**Information**
★ ★ ★ ★ ★
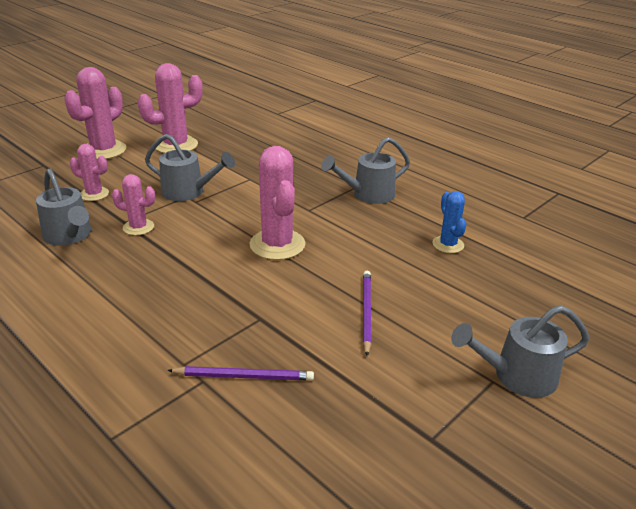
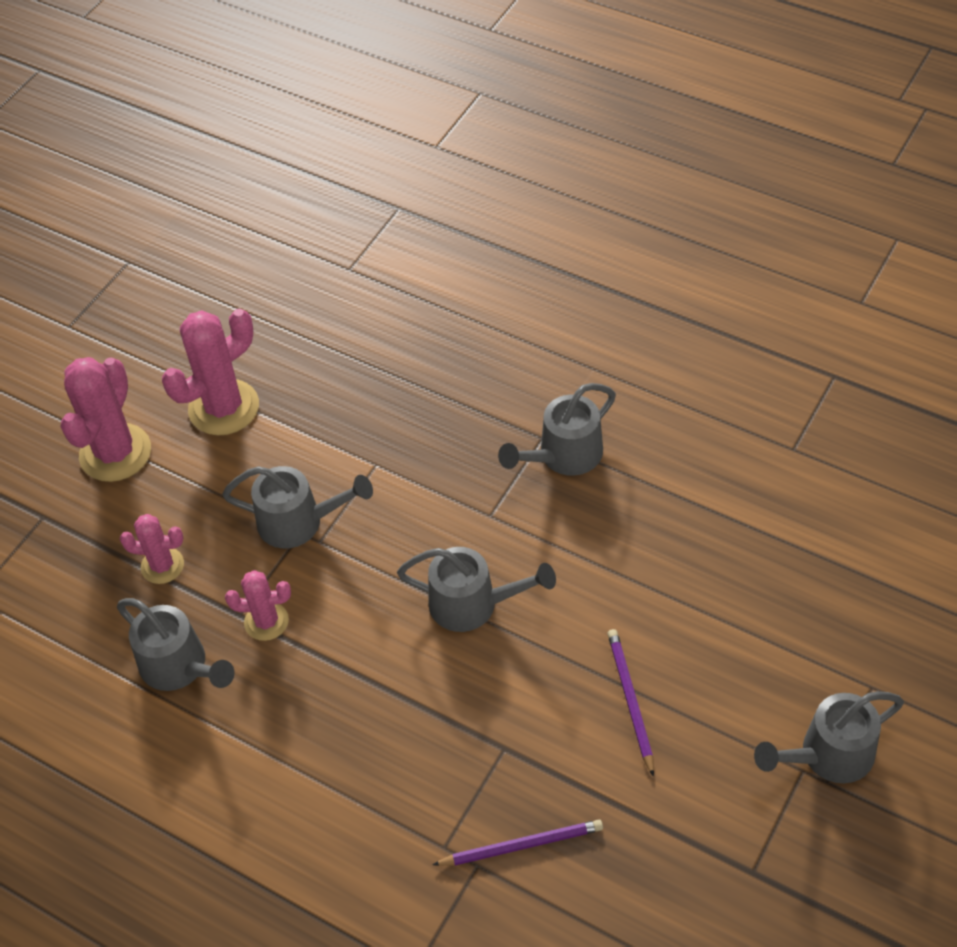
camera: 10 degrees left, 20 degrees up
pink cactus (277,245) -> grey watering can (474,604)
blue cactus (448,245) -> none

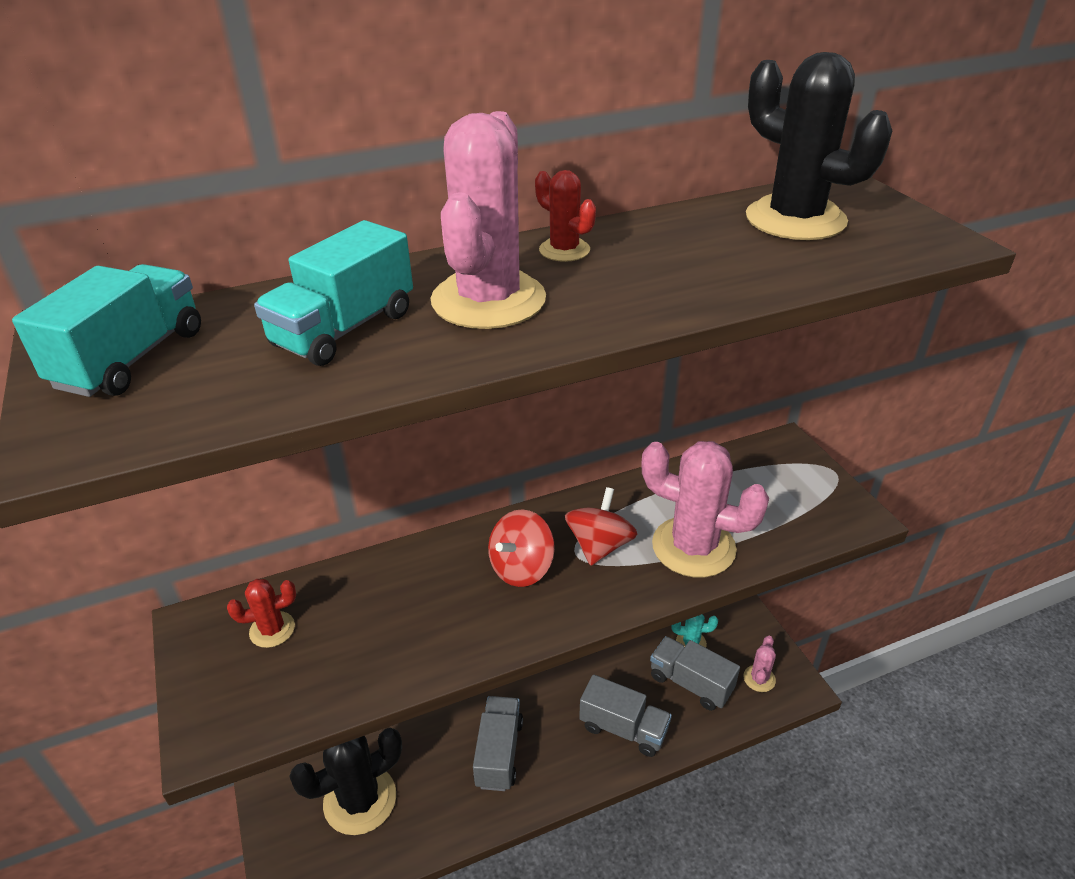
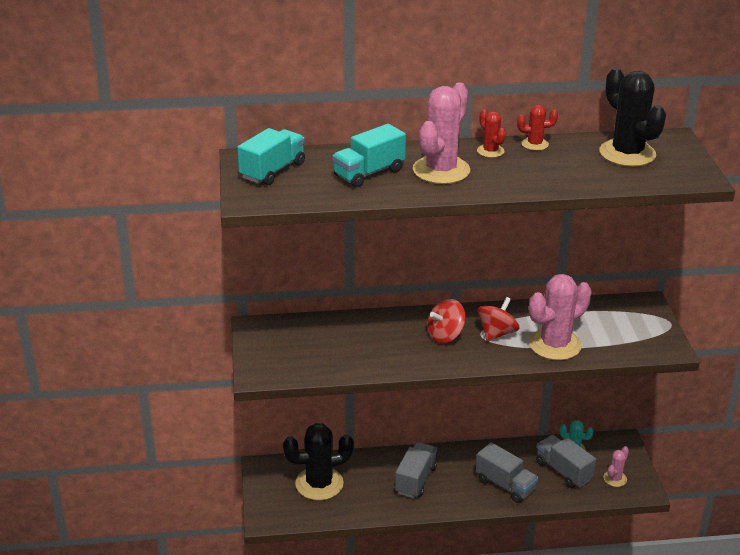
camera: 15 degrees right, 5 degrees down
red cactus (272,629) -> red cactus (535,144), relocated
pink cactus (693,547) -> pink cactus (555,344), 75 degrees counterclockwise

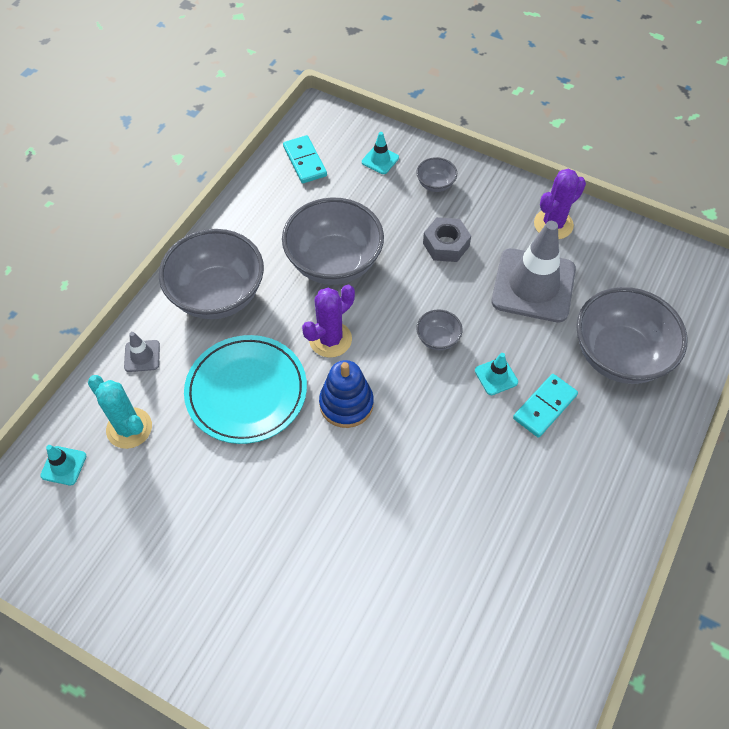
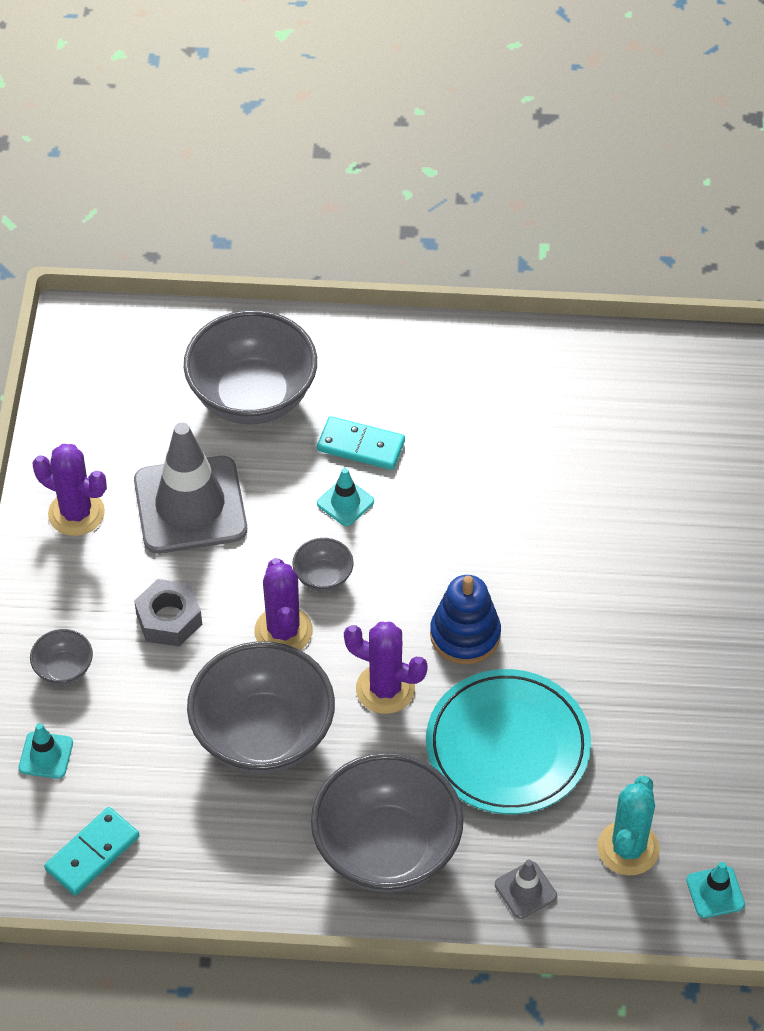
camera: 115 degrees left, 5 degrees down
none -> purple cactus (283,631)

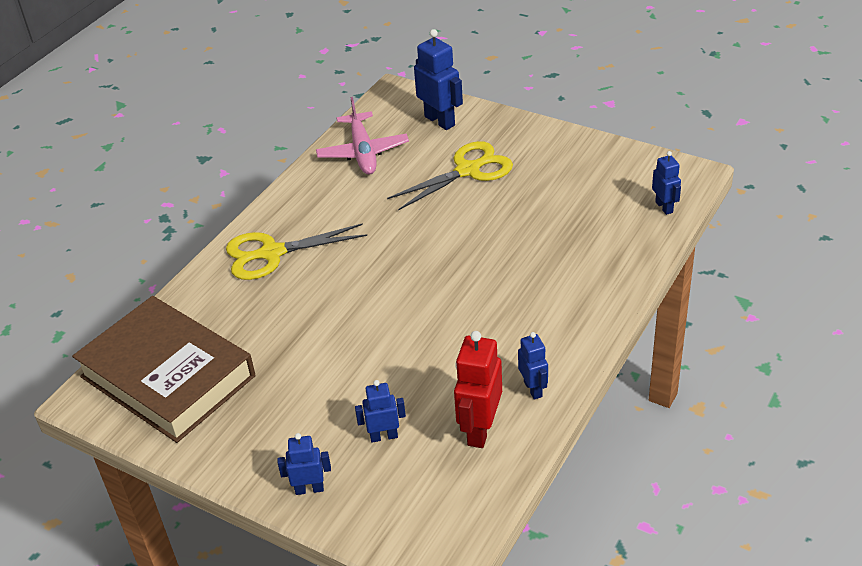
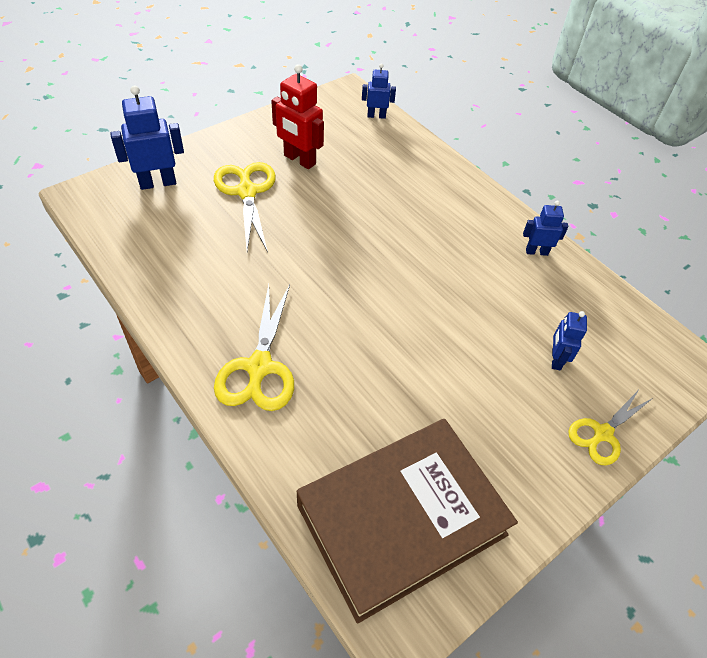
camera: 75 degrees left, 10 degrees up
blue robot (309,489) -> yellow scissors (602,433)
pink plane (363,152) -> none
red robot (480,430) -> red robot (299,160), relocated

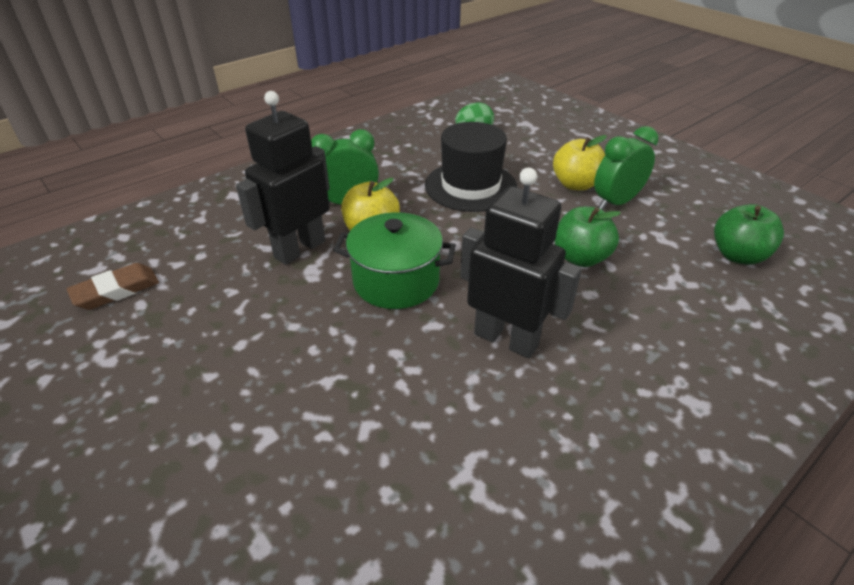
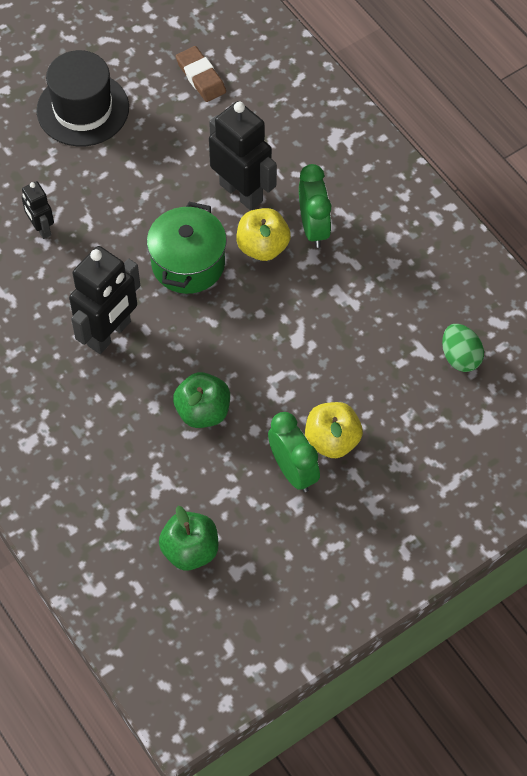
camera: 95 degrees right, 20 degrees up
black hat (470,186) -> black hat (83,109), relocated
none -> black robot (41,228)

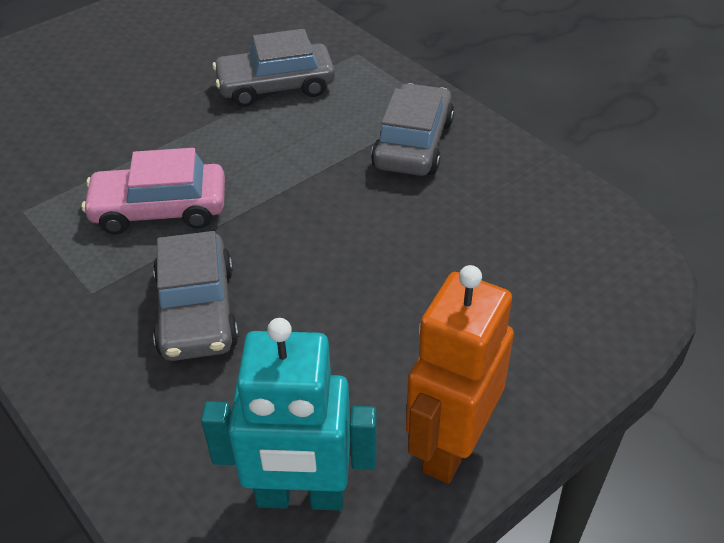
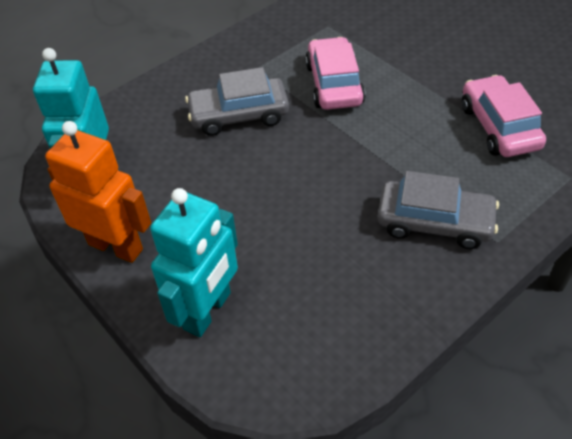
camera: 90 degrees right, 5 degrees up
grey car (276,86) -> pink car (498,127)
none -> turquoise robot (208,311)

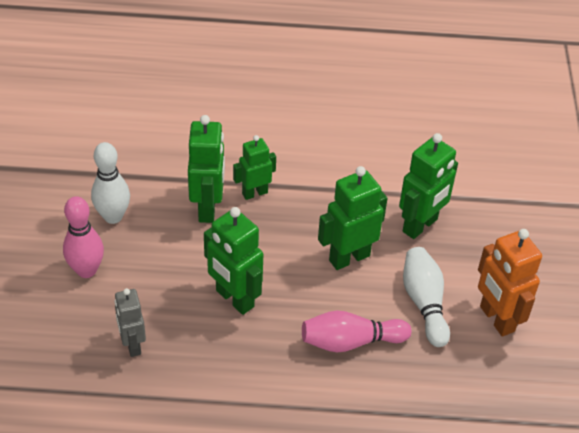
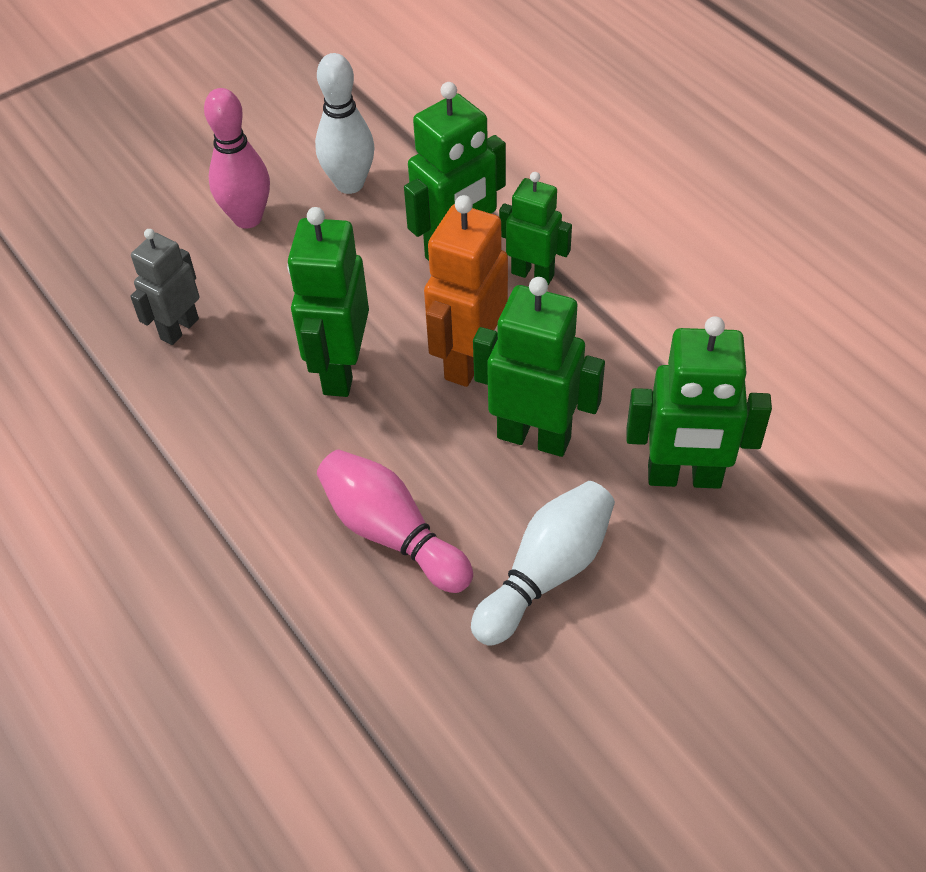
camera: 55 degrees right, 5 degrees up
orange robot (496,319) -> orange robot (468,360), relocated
★ ★ ★ ★ ★
The line with "pink cactus (277,245)" marks the end: restate word for word every line from the top of the data through that one, omitting pictures.

**Solution below**
camera: 10 degrees left, 20 degrees up
pink cactus (277,245) -> grey watering can (474,604)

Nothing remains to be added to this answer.